The task: Pictures aside, copy every record word for word.

──────────

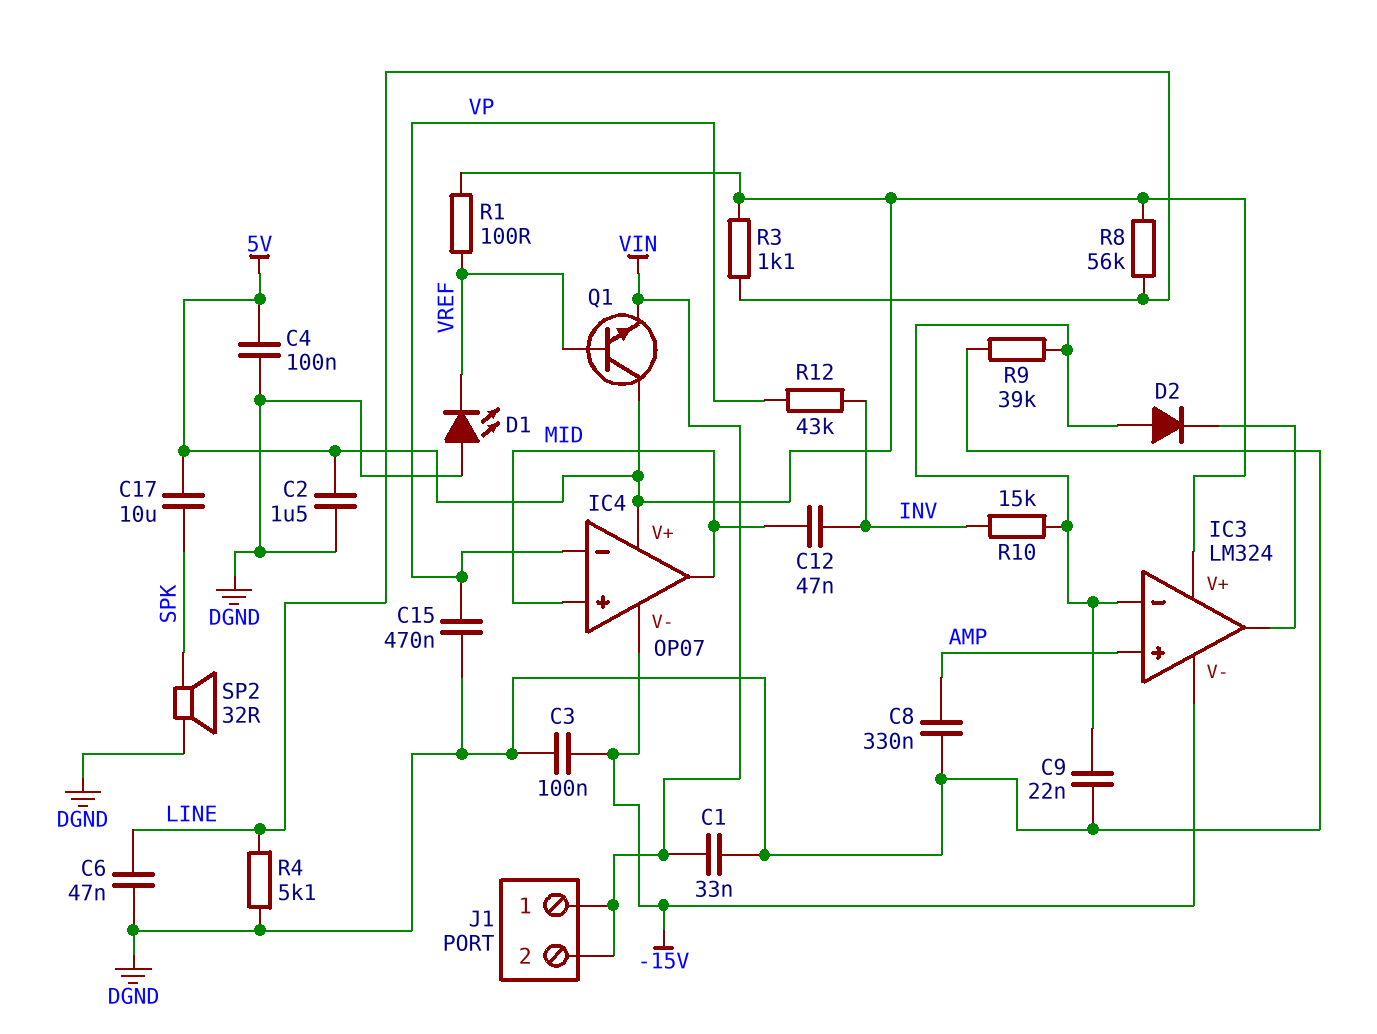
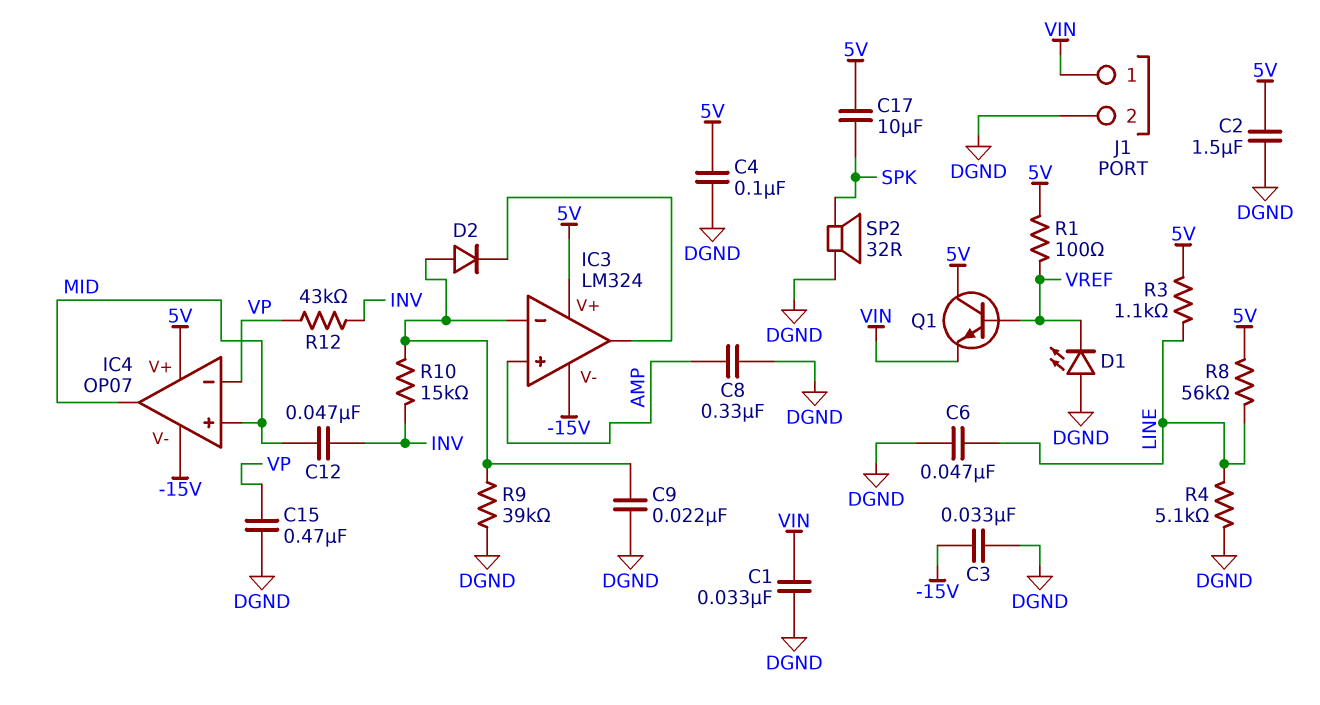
C3: 100nF (-15V, DGND) -> 33nF (-15V, DGND)
J1 pin 2: VIN -> DGND

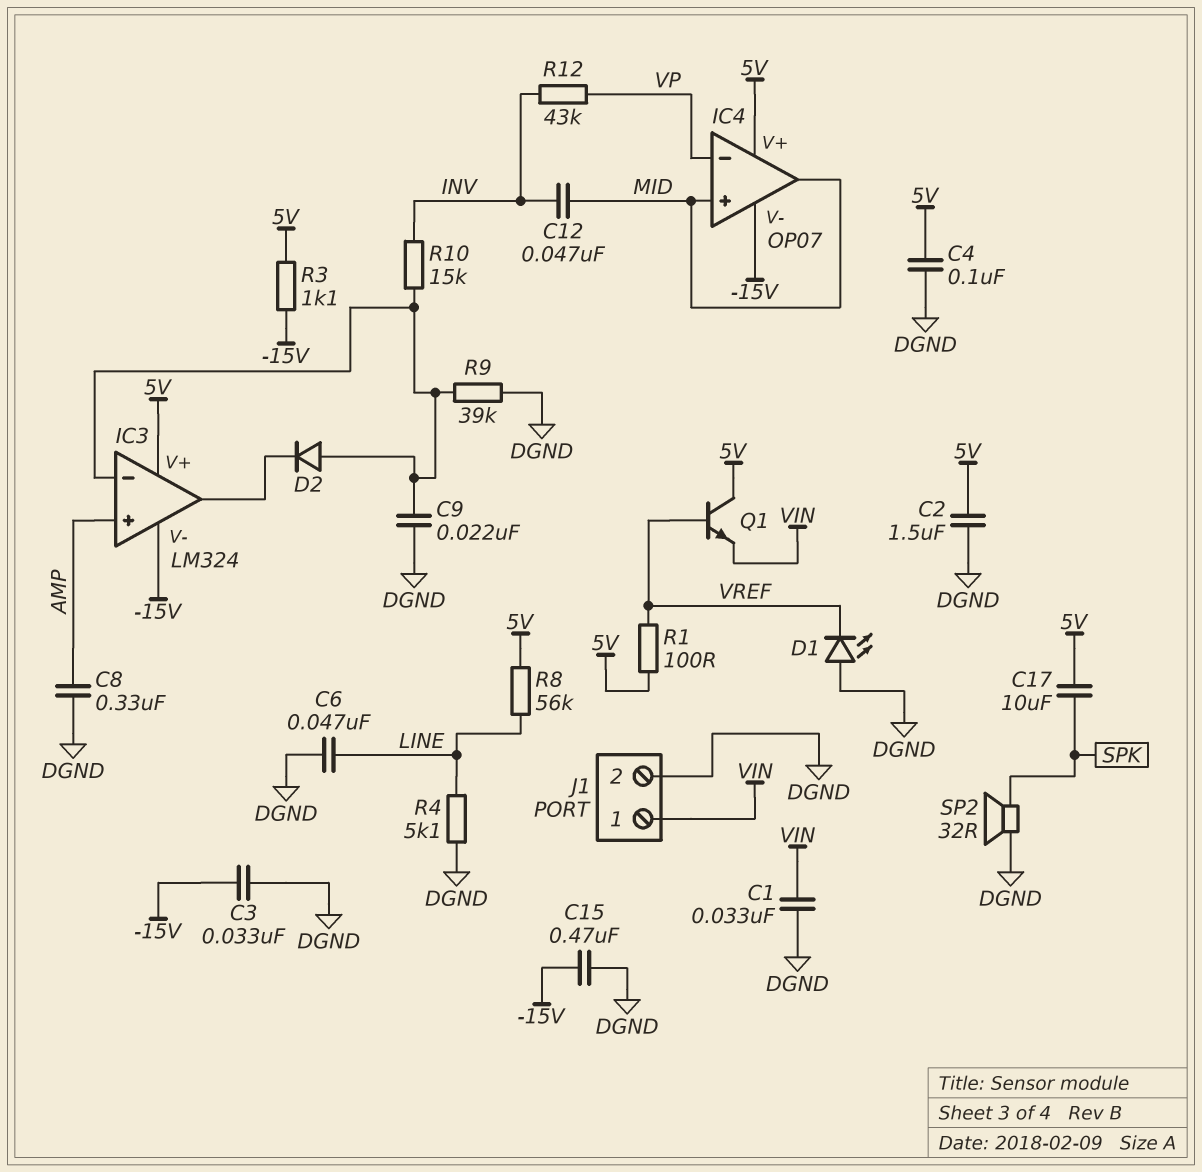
C15: 470nF (DGND, VP) -> 470nF (-15V, DGND)
R3: 1.1k (5V, LINE) -> 1.1k (-15V, 5V)

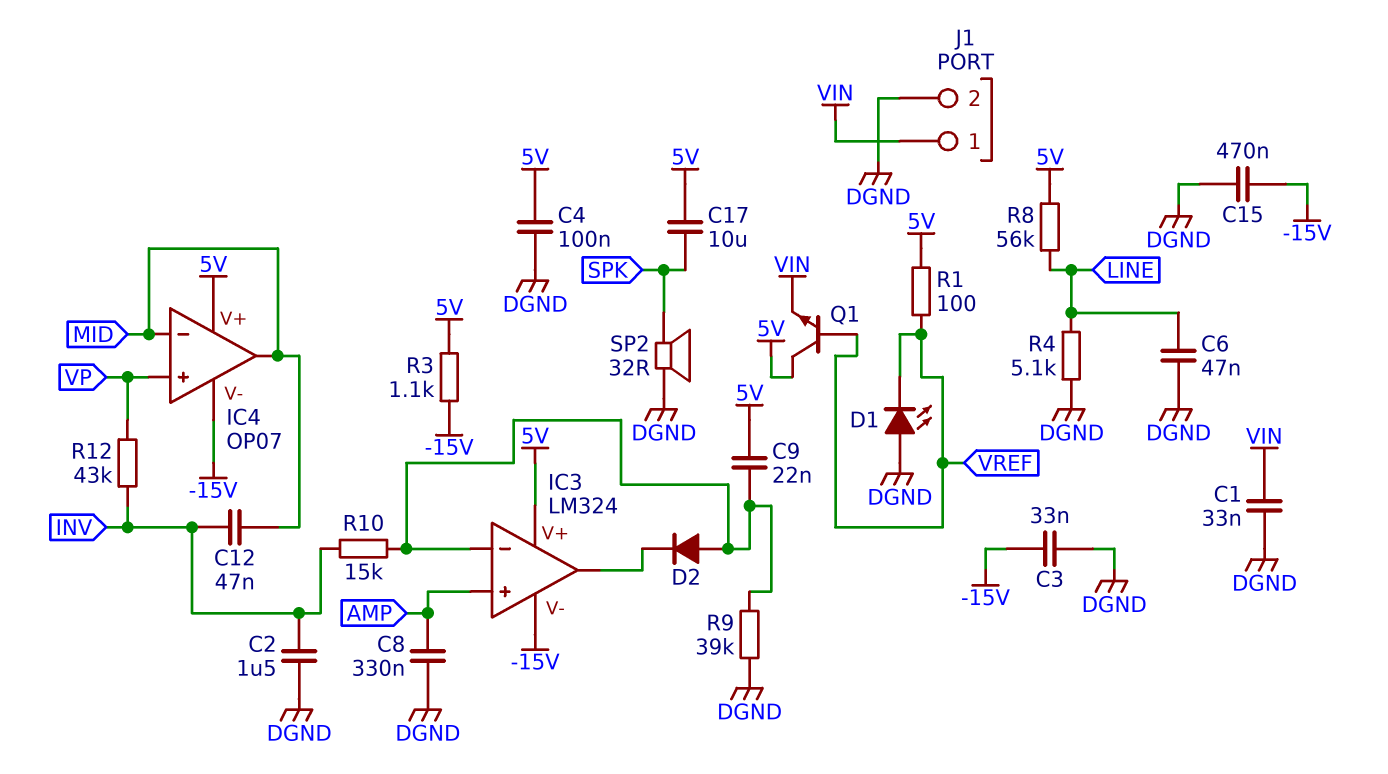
C2: 1.5uF (5V, DGND) -> 1.5uF (DGND, INV)
C9: 22nF (DGND, IC3/in-) -> 22nF (5V, IC3/in-)
IC4 pin in+: MID -> VP
IC4 pin in-: VP -> MID

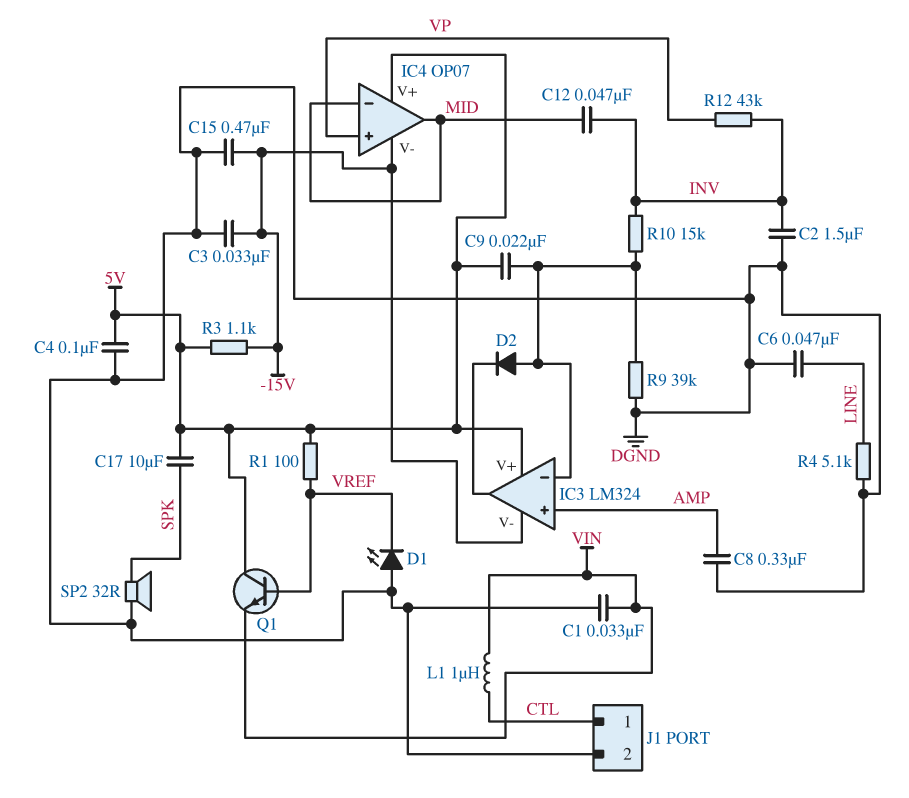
J1 pin 1: VIN -> CTL
L1: none -> 1uH (CTL, VIN)
R8: 56k (5V, LINE) -> none

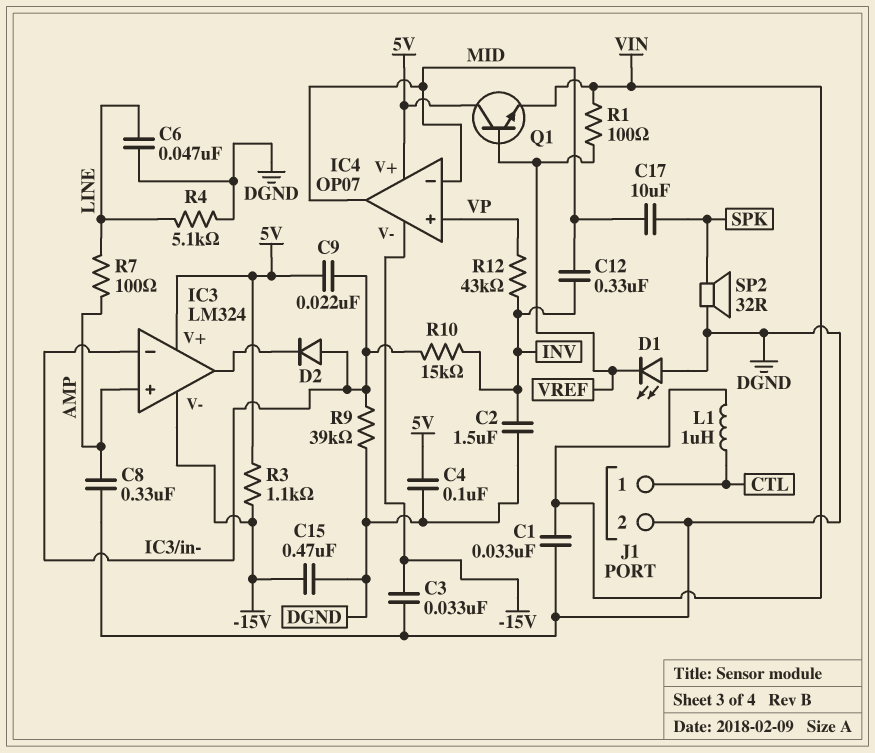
C12: 47nF (INV, MID) -> 330nF (INV, MID)
C17: 10uF (5V, SPK) -> 10uF (MID, SPK)
R1: 100 (5V, VREF) -> 100 (VIN, VREF)
R7: none -> 100 (AMP, LINE)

──────────

Response area:
C3: 100nF (-15V, DGND) -> 33nF (-15V, DGND)
J1 pin 2: VIN -> DGND

C15: 470nF (DGND, VP) -> 470nF (-15V, DGND)
R3: 1.1k (5V, LINE) -> 1.1k (-15V, 5V)

C2: 1.5uF (5V, DGND) -> 1.5uF (DGND, INV)
C9: 22nF (DGND, IC3/in-) -> 22nF (5V, IC3/in-)
IC4 pin in+: MID -> VP
IC4 pin in-: VP -> MID

J1 pin 1: VIN -> CTL
L1: none -> 1uH (CTL, VIN)
R8: 56k (5V, LINE) -> none

C12: 47nF (INV, MID) -> 330nF (INV, MID)
C17: 10uF (5V, SPK) -> 10uF (MID, SPK)
R1: 100 (5V, VREF) -> 100 (VIN, VREF)
R7: none -> 100 (AMP, LINE)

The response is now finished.